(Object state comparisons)
--------------------------------------------------
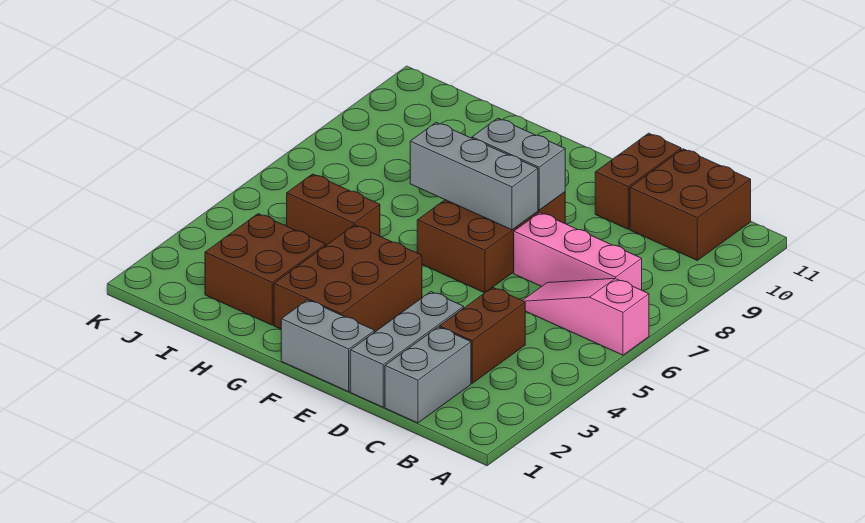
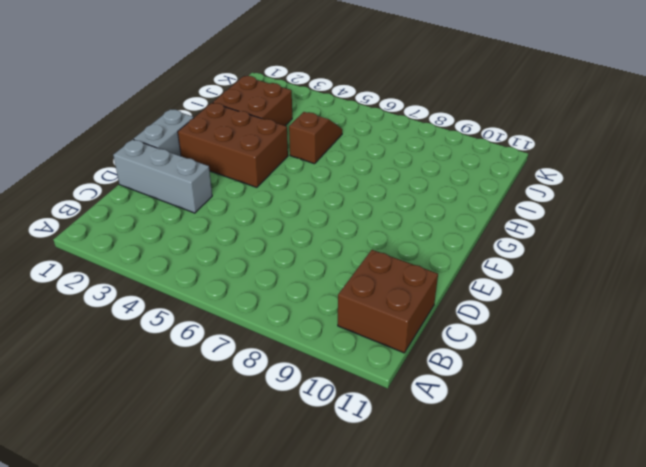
brown 1x2 slope [289,112,342,164] -> brown 1x2 brick [287,174,380,245]
none -> pink 1x3 slope [523,279,649,355]
none -> pink 1x3 brick [514,212,642,290]
none -> grey 1x2 brick [385,327,471,423]

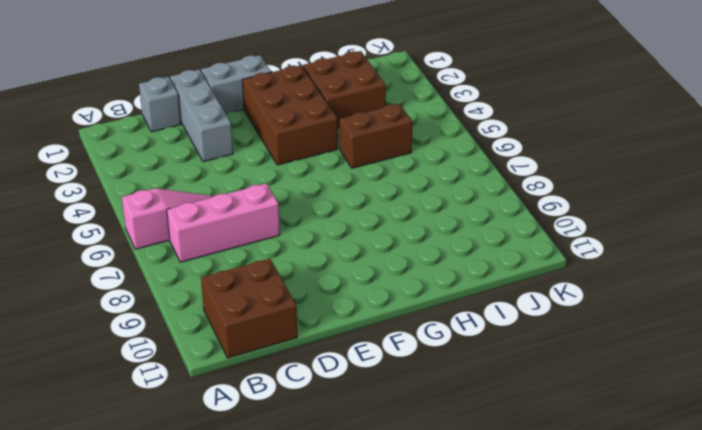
grey 1x1 brick [139,77,181,132] -> grey 1x2 brick [385,327,471,423]
none -> brown 1x2 brick [439,287,525,383]
none -> brown 1x2 brick [595,133,681,229]
none -> brown 2x3 brick [417,192,565,293]

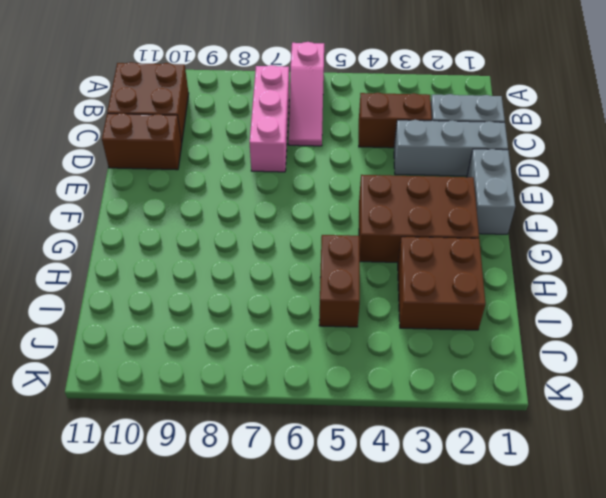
none -> brown 2x3 brick [417,192,565,293]
none -> grey 1x3 brick [410,122,538,230]
none -> grey 1x2 brick [472,118,565,210]

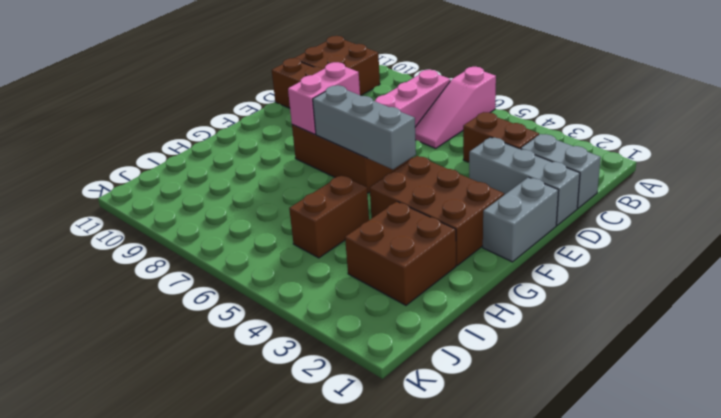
pink 1x2 brick [288,62,360,134] -> grey 1x2 brick [472,118,565,210]
grey 1x3 brick [313,85,416,170] -> grey 1x3 brick turned to [410,122,538,230]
--------------------------------------------------
Try it — No pictures belong in the copy. Repeat the entries exactly.

Your solution —
brown 1x2 slope [289,112,342,164] -> brown 1x2 brick [287,174,380,245]
none -> pink 1x3 slope [523,279,649,355]
none -> pink 1x3 brick [514,212,642,290]
none -> grey 1x2 brick [385,327,471,423]

grey 1x1 brick [139,77,181,132] -> grey 1x2 brick [385,327,471,423]
none -> brown 1x2 brick [439,287,525,383]
none -> brown 1x2 brick [595,133,681,229]
none -> brown 2x3 brick [417,192,565,293]

none -> brown 2x3 brick [417,192,565,293]
none -> grey 1x3 brick [410,122,538,230]
none -> grey 1x2 brick [472,118,565,210]

pink 1x2 brick [288,62,360,134] -> grey 1x2 brick [472,118,565,210]
grey 1x3 brick [313,85,416,170] -> grey 1x3 brick turned to [410,122,538,230]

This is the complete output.